Give back all of the data exactly as it appears here.
........
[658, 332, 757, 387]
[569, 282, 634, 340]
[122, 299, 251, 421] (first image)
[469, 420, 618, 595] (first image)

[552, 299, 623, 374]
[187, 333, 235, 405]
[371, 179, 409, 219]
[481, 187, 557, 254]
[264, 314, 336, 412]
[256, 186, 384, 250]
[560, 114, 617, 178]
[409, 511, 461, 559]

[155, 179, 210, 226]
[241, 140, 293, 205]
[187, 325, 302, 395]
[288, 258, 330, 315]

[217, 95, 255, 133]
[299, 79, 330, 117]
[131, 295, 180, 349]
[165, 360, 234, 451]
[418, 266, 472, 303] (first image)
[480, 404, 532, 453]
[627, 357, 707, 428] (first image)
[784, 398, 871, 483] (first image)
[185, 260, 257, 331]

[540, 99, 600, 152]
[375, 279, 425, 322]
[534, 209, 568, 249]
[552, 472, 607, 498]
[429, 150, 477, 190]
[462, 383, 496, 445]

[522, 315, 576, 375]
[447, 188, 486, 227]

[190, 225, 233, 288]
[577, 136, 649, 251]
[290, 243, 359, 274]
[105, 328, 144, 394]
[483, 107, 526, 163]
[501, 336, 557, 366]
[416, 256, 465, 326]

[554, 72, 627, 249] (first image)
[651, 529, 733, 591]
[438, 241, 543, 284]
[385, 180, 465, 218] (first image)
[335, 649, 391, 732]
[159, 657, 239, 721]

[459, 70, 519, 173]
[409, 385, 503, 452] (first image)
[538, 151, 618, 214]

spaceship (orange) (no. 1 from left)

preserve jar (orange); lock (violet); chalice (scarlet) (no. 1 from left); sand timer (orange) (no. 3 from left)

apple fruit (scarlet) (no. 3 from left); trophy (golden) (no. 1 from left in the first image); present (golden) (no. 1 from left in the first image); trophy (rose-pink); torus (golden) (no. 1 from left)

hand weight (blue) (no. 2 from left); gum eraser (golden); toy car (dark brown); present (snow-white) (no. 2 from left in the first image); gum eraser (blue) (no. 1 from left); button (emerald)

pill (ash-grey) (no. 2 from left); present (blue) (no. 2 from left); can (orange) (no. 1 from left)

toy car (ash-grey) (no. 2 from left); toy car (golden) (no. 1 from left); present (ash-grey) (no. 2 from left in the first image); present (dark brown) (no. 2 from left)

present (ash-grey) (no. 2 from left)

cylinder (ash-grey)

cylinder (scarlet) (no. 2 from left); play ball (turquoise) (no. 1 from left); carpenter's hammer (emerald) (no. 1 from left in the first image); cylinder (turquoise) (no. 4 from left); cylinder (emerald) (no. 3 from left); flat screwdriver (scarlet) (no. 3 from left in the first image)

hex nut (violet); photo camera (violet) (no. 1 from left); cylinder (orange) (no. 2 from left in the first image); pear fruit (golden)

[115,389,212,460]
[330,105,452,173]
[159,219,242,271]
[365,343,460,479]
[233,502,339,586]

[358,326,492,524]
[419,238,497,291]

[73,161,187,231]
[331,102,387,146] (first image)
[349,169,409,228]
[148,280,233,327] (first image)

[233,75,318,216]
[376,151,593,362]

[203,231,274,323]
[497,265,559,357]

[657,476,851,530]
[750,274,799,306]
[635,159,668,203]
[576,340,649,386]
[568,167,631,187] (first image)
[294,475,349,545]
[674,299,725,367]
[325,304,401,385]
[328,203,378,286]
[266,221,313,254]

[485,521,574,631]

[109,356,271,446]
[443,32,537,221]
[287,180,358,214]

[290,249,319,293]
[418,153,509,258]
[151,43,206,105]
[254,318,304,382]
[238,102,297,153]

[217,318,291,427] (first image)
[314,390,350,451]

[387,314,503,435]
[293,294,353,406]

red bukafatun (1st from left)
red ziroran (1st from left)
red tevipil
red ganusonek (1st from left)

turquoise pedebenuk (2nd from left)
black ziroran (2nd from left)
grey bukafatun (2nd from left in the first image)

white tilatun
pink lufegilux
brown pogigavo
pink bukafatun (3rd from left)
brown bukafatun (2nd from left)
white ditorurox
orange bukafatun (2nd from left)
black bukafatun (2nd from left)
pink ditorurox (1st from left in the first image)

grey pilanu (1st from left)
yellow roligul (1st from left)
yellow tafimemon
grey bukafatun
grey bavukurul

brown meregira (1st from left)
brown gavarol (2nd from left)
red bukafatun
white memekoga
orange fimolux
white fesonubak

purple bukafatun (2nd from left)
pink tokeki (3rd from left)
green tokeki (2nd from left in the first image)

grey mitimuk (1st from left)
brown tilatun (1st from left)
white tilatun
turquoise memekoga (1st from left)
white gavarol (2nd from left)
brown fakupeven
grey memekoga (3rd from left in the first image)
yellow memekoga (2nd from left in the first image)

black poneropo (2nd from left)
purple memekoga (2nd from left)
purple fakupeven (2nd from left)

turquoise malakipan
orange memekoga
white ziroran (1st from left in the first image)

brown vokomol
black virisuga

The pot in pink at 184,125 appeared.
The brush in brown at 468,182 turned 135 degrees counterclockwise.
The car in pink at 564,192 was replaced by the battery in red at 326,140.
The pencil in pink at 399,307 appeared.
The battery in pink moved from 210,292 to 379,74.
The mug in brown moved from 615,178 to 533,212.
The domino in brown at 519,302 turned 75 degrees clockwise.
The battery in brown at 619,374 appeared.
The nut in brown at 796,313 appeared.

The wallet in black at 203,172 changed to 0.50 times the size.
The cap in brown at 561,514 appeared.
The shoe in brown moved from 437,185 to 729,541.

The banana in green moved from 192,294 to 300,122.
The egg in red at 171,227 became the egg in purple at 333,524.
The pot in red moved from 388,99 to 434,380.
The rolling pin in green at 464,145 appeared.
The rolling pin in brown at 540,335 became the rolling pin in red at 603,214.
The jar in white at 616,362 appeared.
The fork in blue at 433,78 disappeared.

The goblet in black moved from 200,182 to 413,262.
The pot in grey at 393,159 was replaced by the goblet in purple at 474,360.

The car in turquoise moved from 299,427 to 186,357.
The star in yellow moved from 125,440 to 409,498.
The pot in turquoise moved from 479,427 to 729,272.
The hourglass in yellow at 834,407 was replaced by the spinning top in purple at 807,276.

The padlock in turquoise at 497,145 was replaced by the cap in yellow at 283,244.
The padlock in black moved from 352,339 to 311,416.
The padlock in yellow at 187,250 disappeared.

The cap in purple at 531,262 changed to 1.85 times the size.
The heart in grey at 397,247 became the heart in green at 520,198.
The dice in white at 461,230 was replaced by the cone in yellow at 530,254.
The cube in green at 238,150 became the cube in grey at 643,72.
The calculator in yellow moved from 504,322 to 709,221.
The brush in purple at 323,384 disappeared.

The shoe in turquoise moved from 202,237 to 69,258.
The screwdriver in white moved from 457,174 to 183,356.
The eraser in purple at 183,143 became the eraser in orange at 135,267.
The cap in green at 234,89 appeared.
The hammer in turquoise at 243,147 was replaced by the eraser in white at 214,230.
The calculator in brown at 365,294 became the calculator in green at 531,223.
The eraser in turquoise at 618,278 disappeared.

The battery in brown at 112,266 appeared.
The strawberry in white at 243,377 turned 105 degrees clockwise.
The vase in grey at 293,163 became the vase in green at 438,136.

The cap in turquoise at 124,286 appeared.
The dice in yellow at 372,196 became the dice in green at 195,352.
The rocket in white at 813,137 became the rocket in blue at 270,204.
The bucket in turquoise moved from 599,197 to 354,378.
........
_ANSWER TO THE EXERCISE_:
[658, 332, 757, 387]
[569, 282, 634, 340]
[122, 299, 251, 421] (first image)
[469, 420, 618, 595] (first image)

[552, 299, 623, 374]
[187, 333, 235, 405]
[371, 179, 409, 219]
[481, 187, 557, 254]
[264, 314, 336, 412]
[256, 186, 384, 250]
[560, 114, 617, 178]
[409, 511, 461, 559]

[155, 179, 210, 226]
[241, 140, 293, 205]
[187, 325, 302, 395]
[288, 258, 330, 315]

[217, 95, 255, 133]
[299, 79, 330, 117]
[131, 295, 180, 349]
[165, 360, 234, 451]
[418, 266, 472, 303] (first image)
[480, 404, 532, 453]
[627, 357, 707, 428] (first image)
[784, 398, 871, 483] (first image)
[185, 260, 257, 331]

[540, 99, 600, 152]
[375, 279, 425, 322]
[534, 209, 568, 249]
[552, 472, 607, 498]
[429, 150, 477, 190]
[462, 383, 496, 445]

[522, 315, 576, 375]
[447, 188, 486, 227]

[190, 225, 233, 288]
[577, 136, 649, 251]
[290, 243, 359, 274]
[105, 328, 144, 394]
[483, 107, 526, 163]
[501, 336, 557, 366]
[416, 256, 465, 326]

[554, 72, 627, 249] (first image)
[651, 529, 733, 591]
[438, 241, 543, 284]
[385, 180, 465, 218] (first image)
[335, 649, 391, 732]
[159, 657, 239, 721]

[459, 70, 519, 173]
[409, 385, 503, 452] (first image)
[538, 151, 618, 214]

spaceship (orange) (no. 1 from left)

preserve jar (orange); lock (violet); chalice (scarlet) (no. 1 from left); sand timer (orange) (no. 3 from left)

apple fruit (scarlet) (no. 3 from left); trophy (golden) (no. 1 from left in the first image); present (golden) (no. 1 from left in the first image); trophy (rose-pink); torus (golden) (no. 1 from left)

hand weight (blue) (no. 2 from left); gum eraser (golden); toy car (dark brown); present (snow-white) (no. 2 from left in the first image); gum eraser (blue) (no. 1 from left); button (emerald)

pill (ash-grey) (no. 2 from left); present (blue) (no. 2 from left); can (orange) (no. 1 from left)

toy car (ash-grey) (no. 2 from left); toy car (golden) (no. 1 from left); present (ash-grey) (no. 2 from left in the first image); present (dark brown) (no. 2 from left)

present (ash-grey) (no. 2 from left)

cylinder (ash-grey)

cylinder (scarlet) (no. 2 from left); play ball (turquoise) (no. 1 from left); carpenter's hammer (emerald) (no. 1 from left in the first image); cylinder (turquoise) (no. 4 from left); cylinder (emerald) (no. 3 from left); flat screwdriver (scarlet) (no. 3 from left in the first image)

hex nut (violet); photo camera (violet) (no. 1 from left); cylinder (orange) (no. 2 from left in the first image); pear fruit (golden)

[115,389,212,460]
[330,105,452,173]
[159,219,242,271]
[365,343,460,479]
[233,502,339,586]

[358,326,492,524]
[419,238,497,291]

[73,161,187,231]
[331,102,387,146] (first image)
[349,169,409,228]
[148,280,233,327] (first image)

[233,75,318,216]
[376,151,593,362]

[203,231,274,323]
[497,265,559,357]

[657,476,851,530]
[750,274,799,306]
[635,159,668,203]
[576,340,649,386]
[568,167,631,187] (first image)
[294,475,349,545]
[674,299,725,367]
[325,304,401,385]
[328,203,378,286]
[266,221,313,254]

[485,521,574,631]

[109,356,271,446]
[443,32,537,221]
[287,180,358,214]

[290,249,319,293]
[418,153,509,258]
[151,43,206,105]
[254,318,304,382]
[238,102,297,153]

[217,318,291,427] (first image)
[314,390,350,451]

[387,314,503,435]
[293,294,353,406]

red bukafatun (1st from left)
red ziroran (1st from left)
red tevipil
red ganusonek (1st from left)

turquoise pedebenuk (2nd from left)
black ziroran (2nd from left)
grey bukafatun (2nd from left in the first image)

white tilatun
pink lufegilux
brown pogigavo
pink bukafatun (3rd from left)
brown bukafatun (2nd from left)
white ditorurox
orange bukafatun (2nd from left)
black bukafatun (2nd from left)
pink ditorurox (1st from left in the first image)

grey pilanu (1st from left)
yellow roligul (1st from left)
yellow tafimemon
grey bukafatun
grey bavukurul

brown meregira (1st from left)
brown gavarol (2nd from left)
red bukafatun
white memekoga
orange fimolux
white fesonubak

purple bukafatun (2nd from left)
pink tokeki (3rd from left)
green tokeki (2nd from left in the first image)

grey mitimuk (1st from left)
brown tilatun (1st from left)
white tilatun
turquoise memekoga (1st from left)
white gavarol (2nd from left)
brown fakupeven
grey memekoga (3rd from left in the first image)
yellow memekoga (2nd from left in the first image)

black poneropo (2nd from left)
purple memekoga (2nd from left)
purple fakupeven (2nd from left)

turquoise malakipan
orange memekoga
white ziroran (1st from left in the first image)

brown vokomol
black virisuga

The pot in pink at 184,125 appeared.
The brush in brown at 468,182 turned 135 degrees counterclockwise.
The car in pink at 564,192 was replaced by the battery in red at 326,140.
The pencil in pink at 399,307 appeared.
The battery in pink moved from 210,292 to 379,74.
The mug in brown moved from 615,178 to 533,212.
The domino in brown at 519,302 turned 75 degrees clockwise.
The battery in brown at 619,374 appeared.
The nut in brown at 796,313 appeared.

The wallet in black at 203,172 changed to 0.50 times the size.
The cap in brown at 561,514 appeared.
The shoe in brown moved from 437,185 to 729,541.

The banana in green moved from 192,294 to 300,122.
The egg in red at 171,227 became the egg in purple at 333,524.
The pot in red moved from 388,99 to 434,380.
The rolling pin in green at 464,145 appeared.
The rolling pin in brown at 540,335 became the rolling pin in red at 603,214.
The jar in white at 616,362 appeared.
The fork in blue at 433,78 disappeared.

The goblet in black moved from 200,182 to 413,262.
The pot in grey at 393,159 was replaced by the goblet in purple at 474,360.

The car in turquoise moved from 299,427 to 186,357.
The star in yellow moved from 125,440 to 409,498.
The pot in turquoise moved from 479,427 to 729,272.
The hourglass in yellow at 834,407 was replaced by the spinning top in purple at 807,276.

The padlock in turquoise at 497,145 was replaced by the cap in yellow at 283,244.
The padlock in black moved from 352,339 to 311,416.
The padlock in yellow at 187,250 disappeared.

The cap in purple at 531,262 changed to 1.85 times the size.
The heart in grey at 397,247 became the heart in green at 520,198.
The dice in white at 461,230 was replaced by the cone in yellow at 530,254.
The cube in green at 238,150 became the cube in grey at 643,72.
The calculator in yellow moved from 504,322 to 709,221.
The brush in purple at 323,384 disappeared.

The shoe in turquoise moved from 202,237 to 69,258.
The screwdriver in white moved from 457,174 to 183,356.
The eraser in purple at 183,143 became the eraser in orange at 135,267.
The cap in green at 234,89 appeared.
The hammer in turquoise at 243,147 was replaced by the eraser in white at 214,230.
The calculator in brown at 365,294 became the calculator in green at 531,223.
The eraser in turquoise at 618,278 disappeared.

The battery in brown at 112,266 appeared.
The strawberry in white at 243,377 turned 105 degrees clockwise.
The vase in grey at 293,163 became the vase in green at 438,136.

The cap in turquoise at 124,286 appeared.
The dice in yellow at 372,196 became the dice in green at 195,352.
The rocket in white at 813,137 became the rocket in blue at 270,204.
The bucket in turquoise moved from 599,197 to 354,378.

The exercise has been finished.